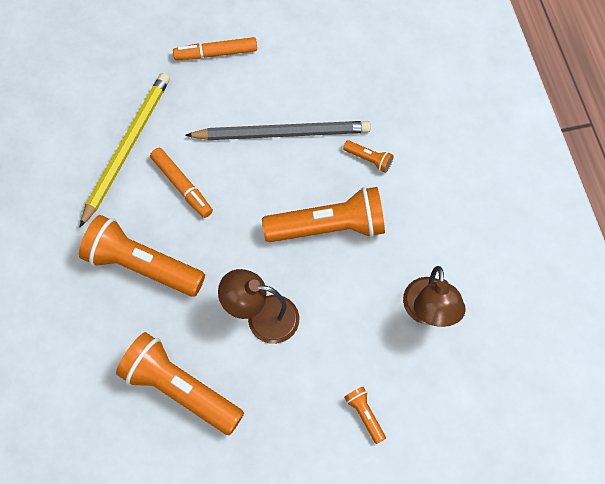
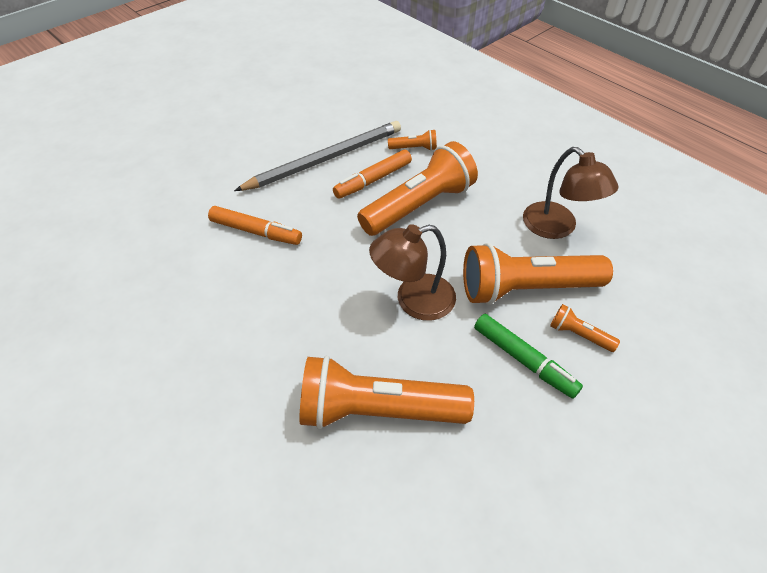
camera: 30 degrees left, 15 degrees down
(127, 147) = (178, 224): yellow pencil -> none
(141, 266) = (256, 314): orange flashlight -> orange flashlight (526, 289)
(216, 53) = (225, 130): orange marker -> orange marker (373, 180)
(307, 411) = (524, 360): none -> green marker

※

Give only the number of lines in the entries above that contain the string "marker".

● **Response area**
2